— What is expected —
The answer must be an exact copy of the lines from the one containing "The TurquoiseCup at" through the last line of the records, with no pictures.

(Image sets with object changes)

BEGIN

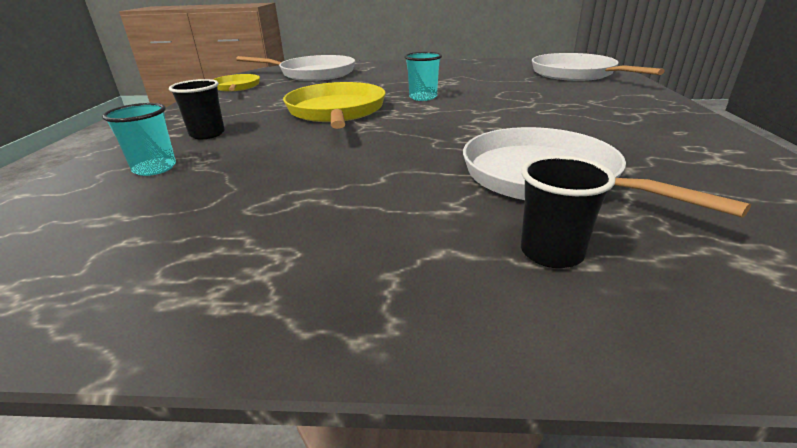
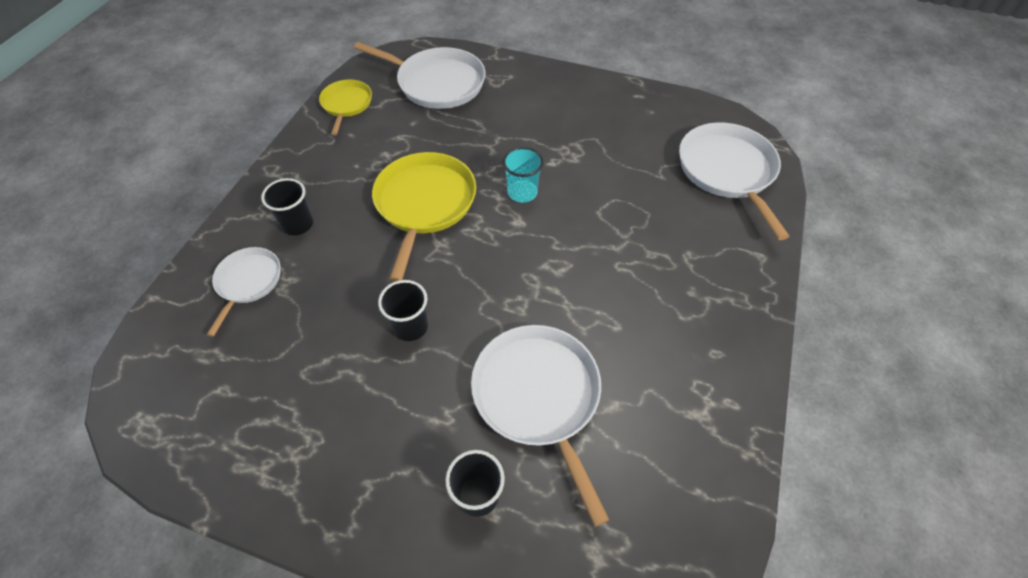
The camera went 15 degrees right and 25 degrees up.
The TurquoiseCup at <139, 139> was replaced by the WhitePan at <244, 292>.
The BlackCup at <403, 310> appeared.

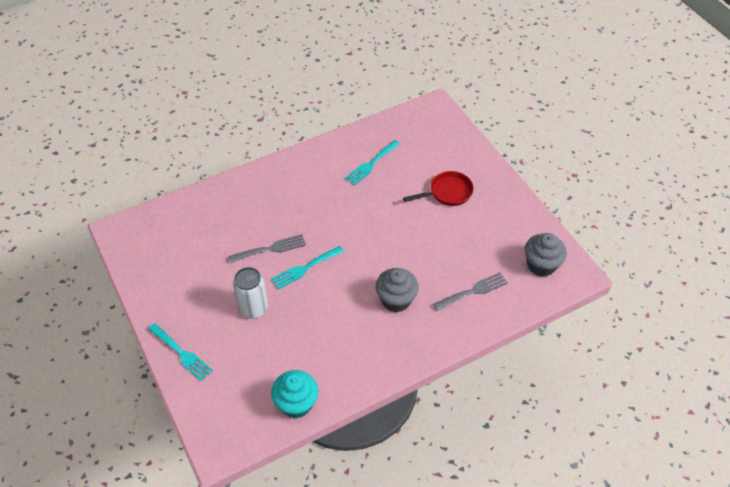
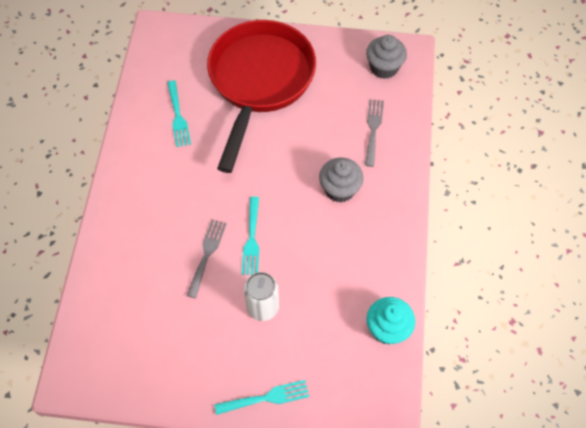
The camera went 55 degrees left and 10 degrees up.
The RedPan at <438, 188> changed to 2.41 times the size.

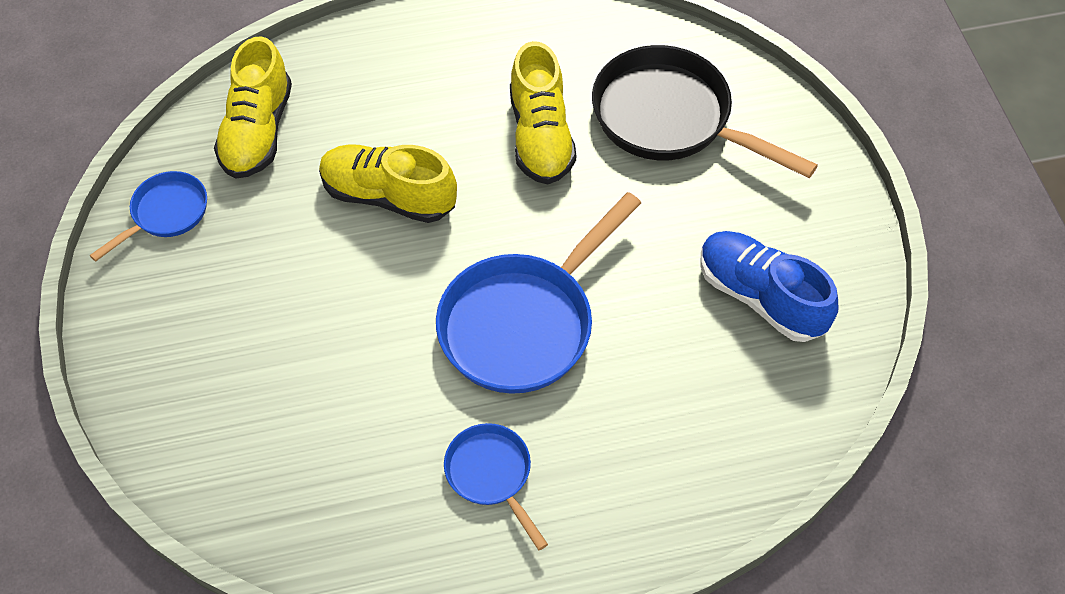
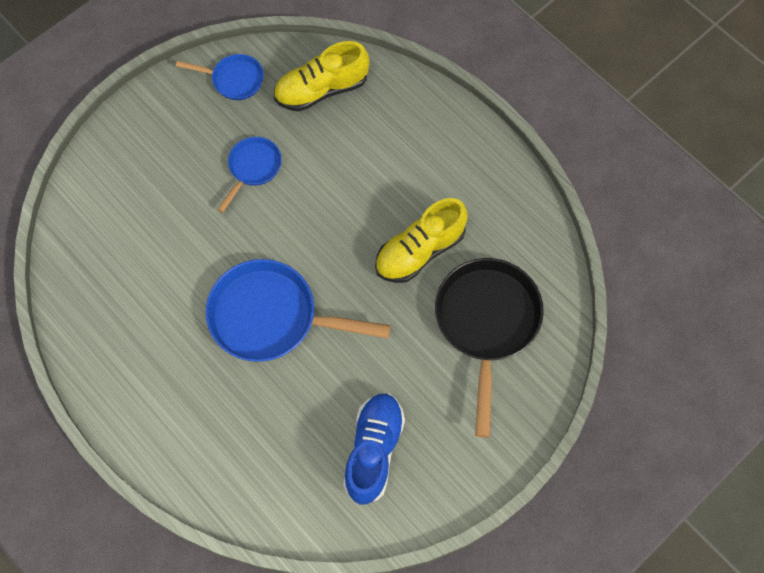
The camera went 60 degrees right and 10 degrees up.
The YellowShoe at <388, 184> disappeared.
The BluePan moved from <496, 486> to <249, 175>.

END

— Written answer —
The TurquoiseCup at <139, 139> was replaced by the WhitePan at <244, 292>.
The BlackCup at <403, 310> appeared.

The camera went 55 degrees left and 10 degrees up.
The RedPan at <438, 188> changed to 2.41 times the size.

The camera went 60 degrees right and 10 degrees up.
The YellowShoe at <388, 184> disappeared.
The BluePan moved from <496, 486> to <249, 175>.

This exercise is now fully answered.